ACTIVITY >>
In the data that follows, find the line with "C105: 470nF (-15V, GND) -> none"; transcribe it, every later line up to the one with "D104: zener 3.3V (A +12V, K GND) -> none", and that line as well, exactly and with no others.

Data records >>
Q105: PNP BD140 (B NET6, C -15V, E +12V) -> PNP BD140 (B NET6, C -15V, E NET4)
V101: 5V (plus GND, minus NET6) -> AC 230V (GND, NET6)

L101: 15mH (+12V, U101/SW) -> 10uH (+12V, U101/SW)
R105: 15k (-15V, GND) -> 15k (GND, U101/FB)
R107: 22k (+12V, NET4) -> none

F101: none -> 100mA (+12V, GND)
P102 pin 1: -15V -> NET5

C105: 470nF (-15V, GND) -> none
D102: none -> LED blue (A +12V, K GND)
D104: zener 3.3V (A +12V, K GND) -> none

--

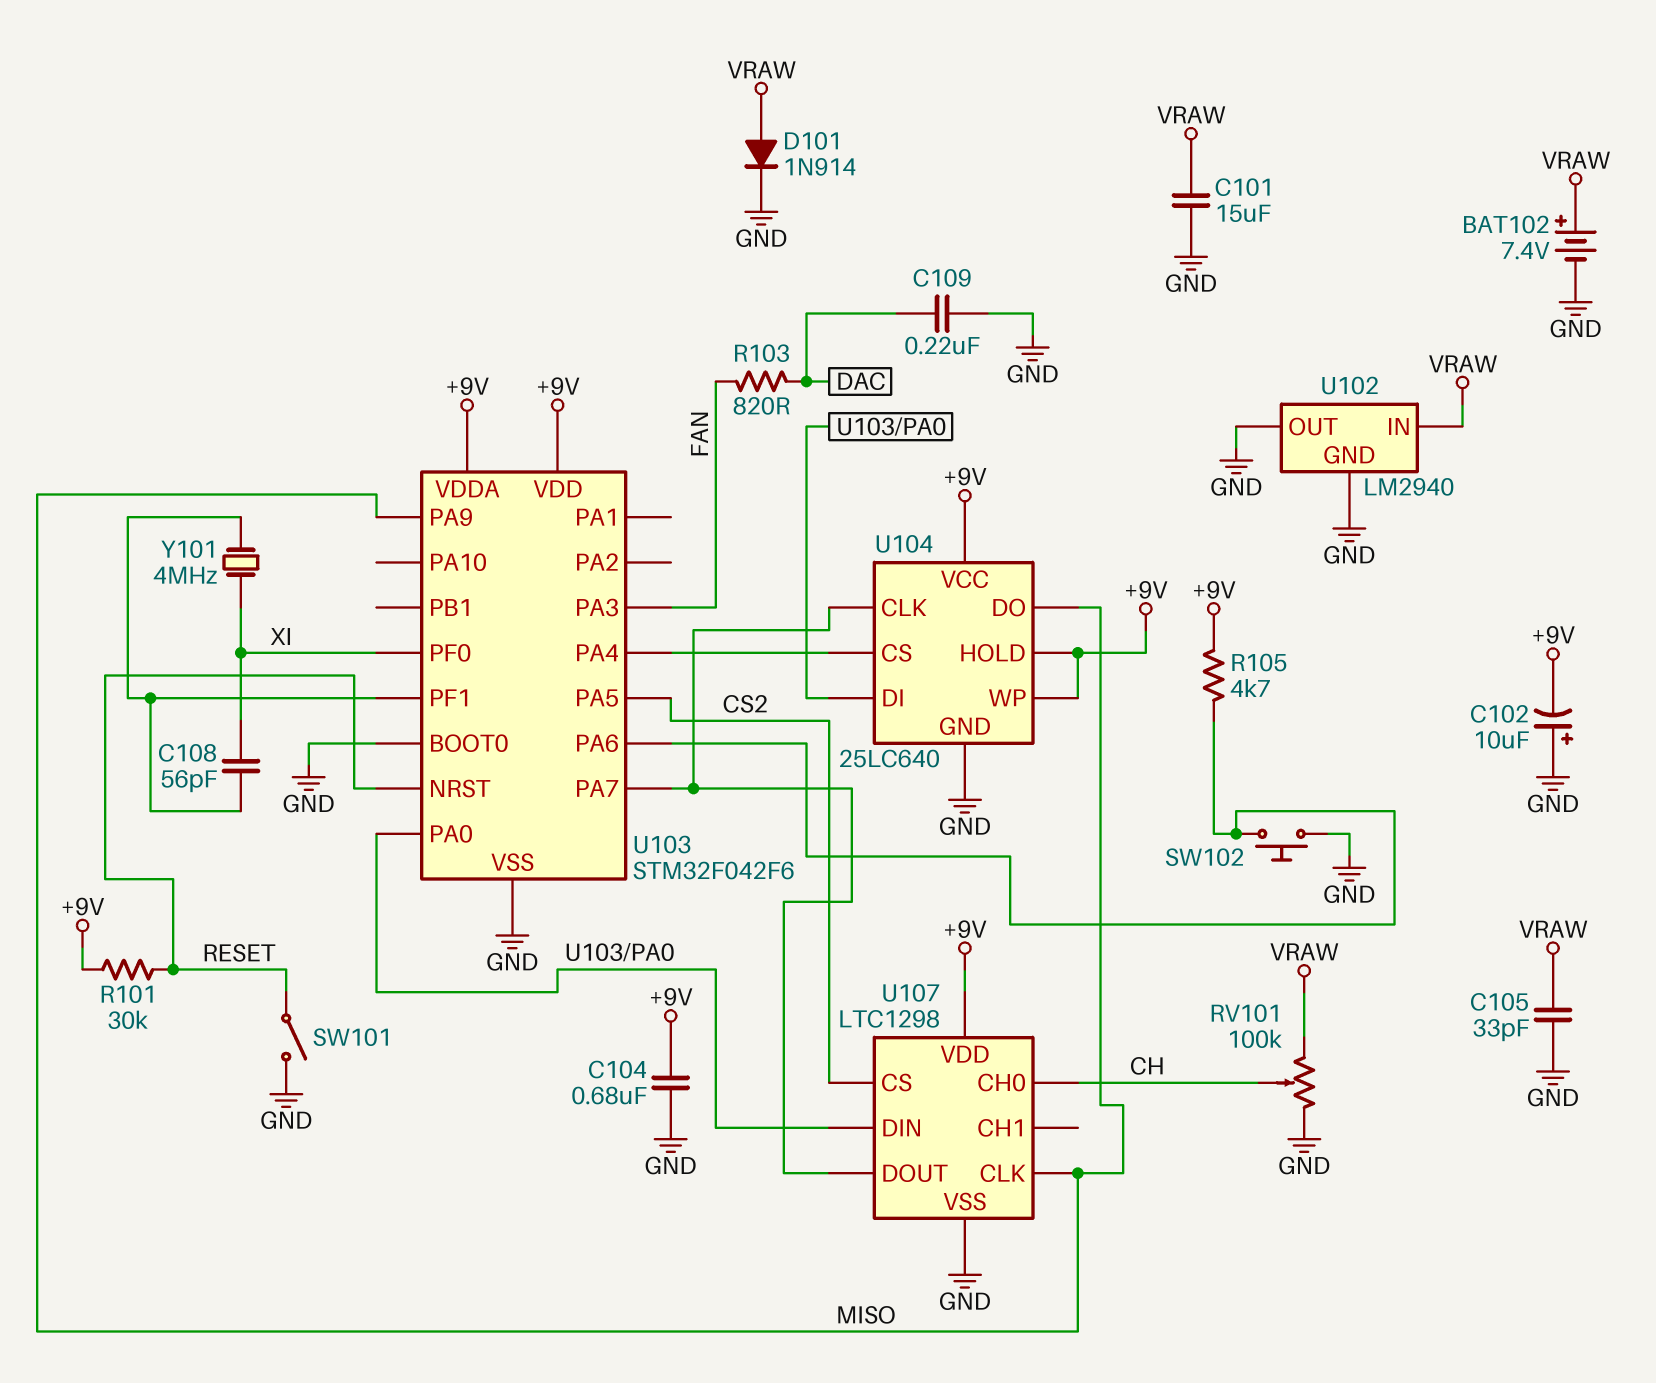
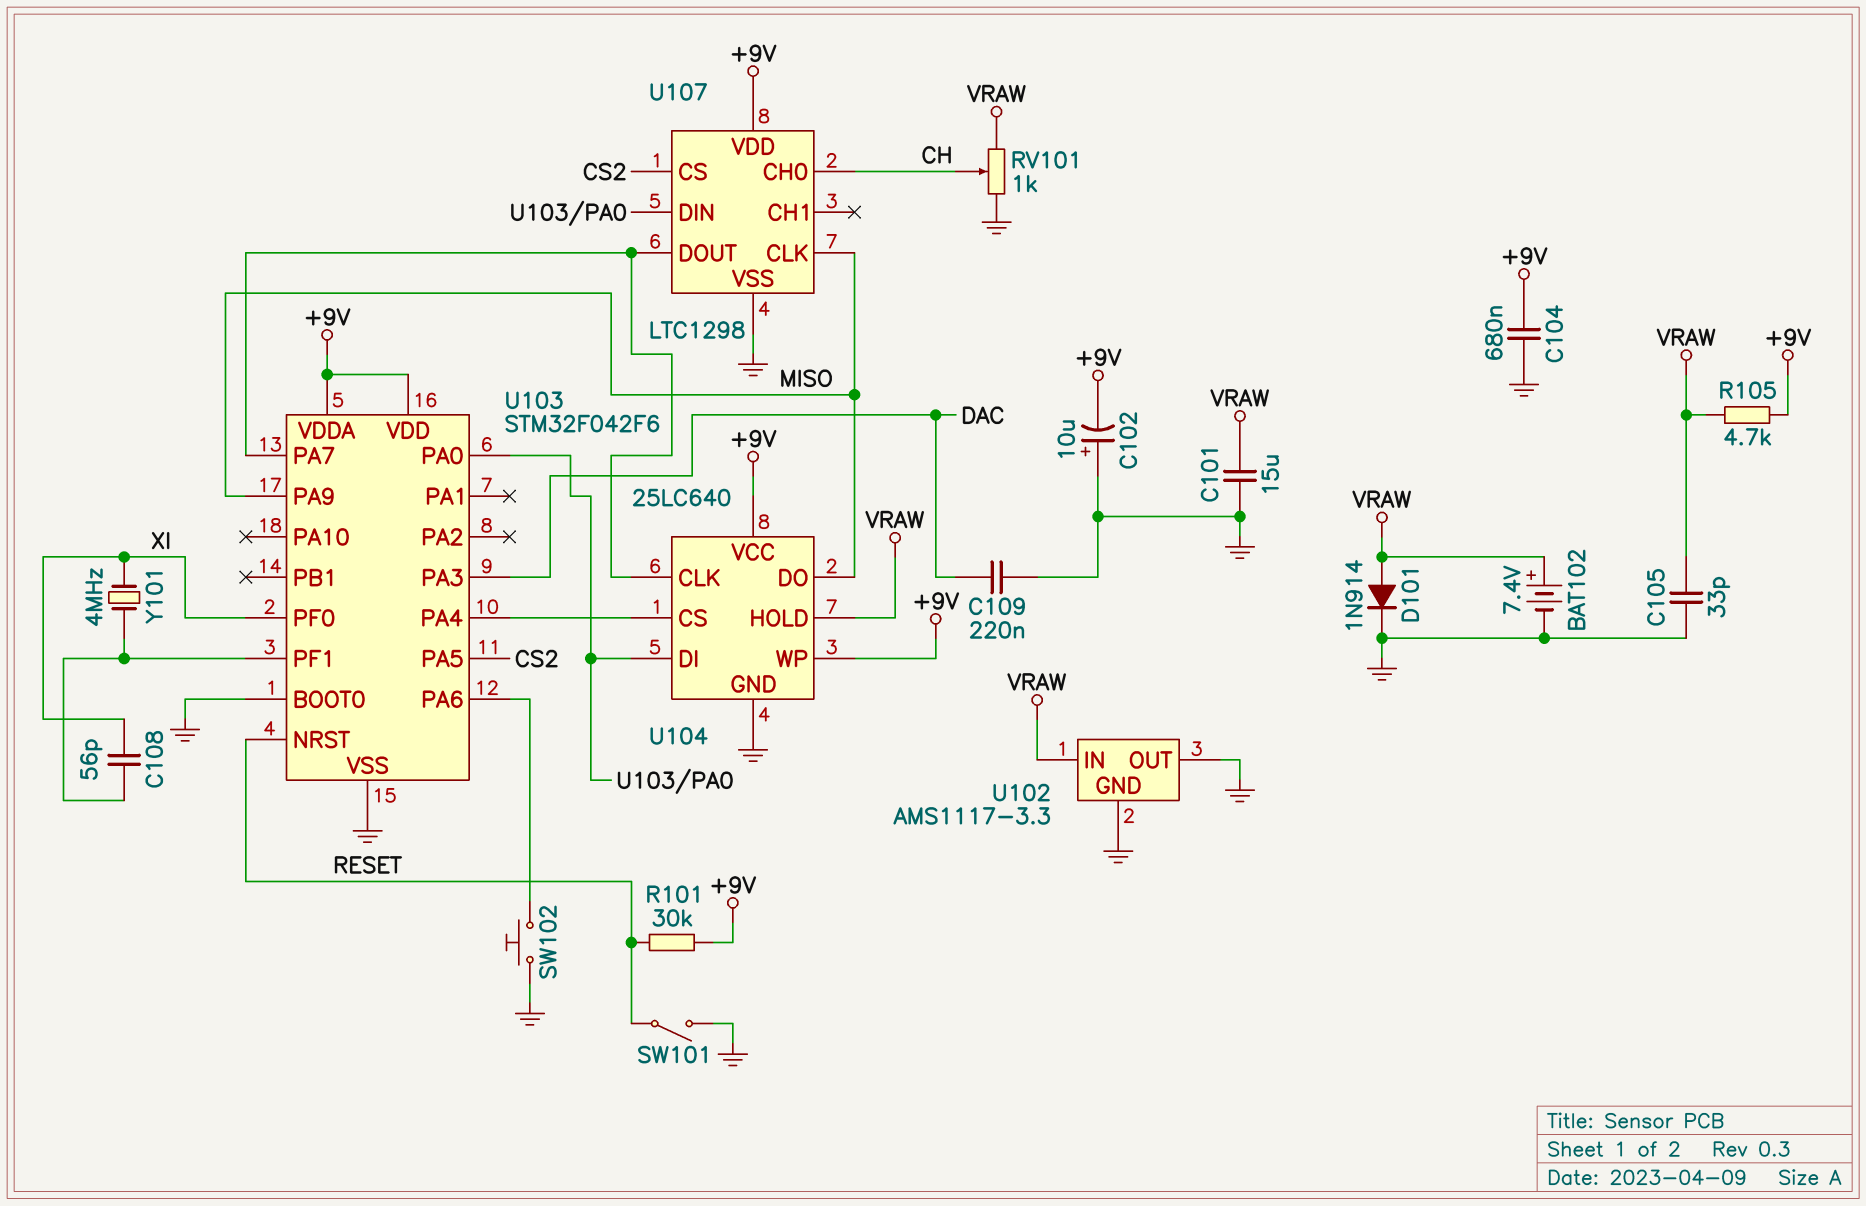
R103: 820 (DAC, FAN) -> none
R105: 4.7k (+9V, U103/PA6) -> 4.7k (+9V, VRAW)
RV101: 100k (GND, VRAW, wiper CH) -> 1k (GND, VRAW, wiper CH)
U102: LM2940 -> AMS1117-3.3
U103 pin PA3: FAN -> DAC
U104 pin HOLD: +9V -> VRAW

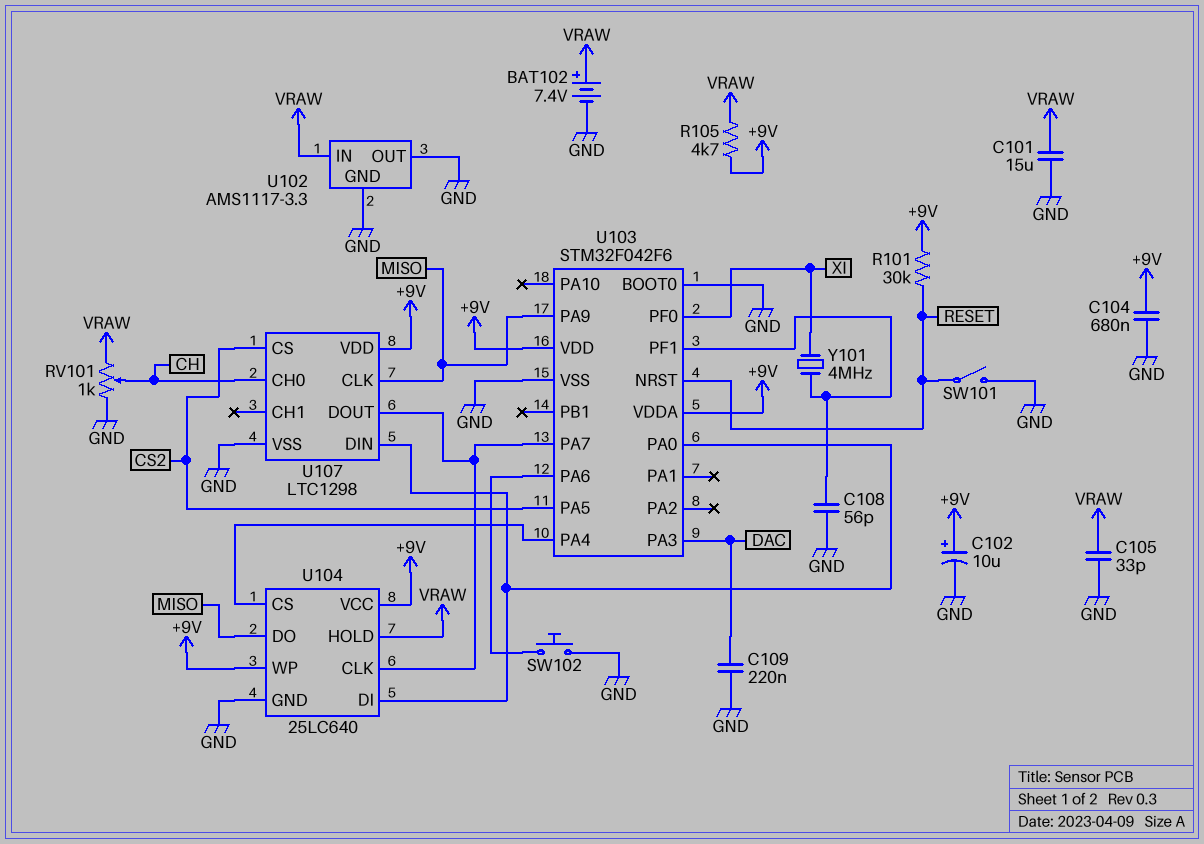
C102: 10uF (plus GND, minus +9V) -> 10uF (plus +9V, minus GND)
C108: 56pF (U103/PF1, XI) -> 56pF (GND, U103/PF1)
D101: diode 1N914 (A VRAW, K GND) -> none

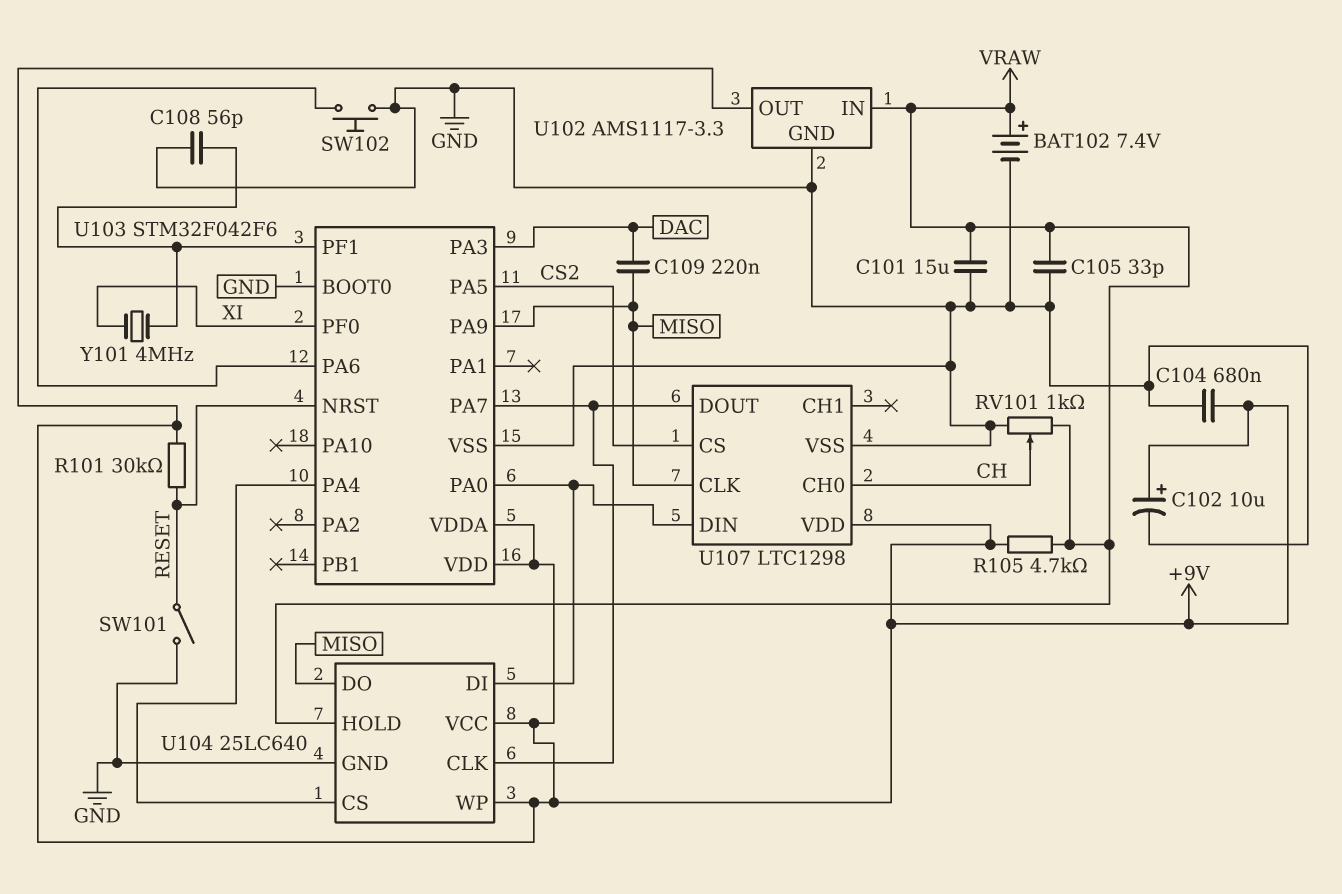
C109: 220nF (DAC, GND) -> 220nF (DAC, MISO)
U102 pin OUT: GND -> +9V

COMPLETED EXERCISE >>
C105: 470nF (-15V, GND) -> none
D102: none -> LED blue (A +12V, K GND)
D104: zener 3.3V (A +12V, K GND) -> none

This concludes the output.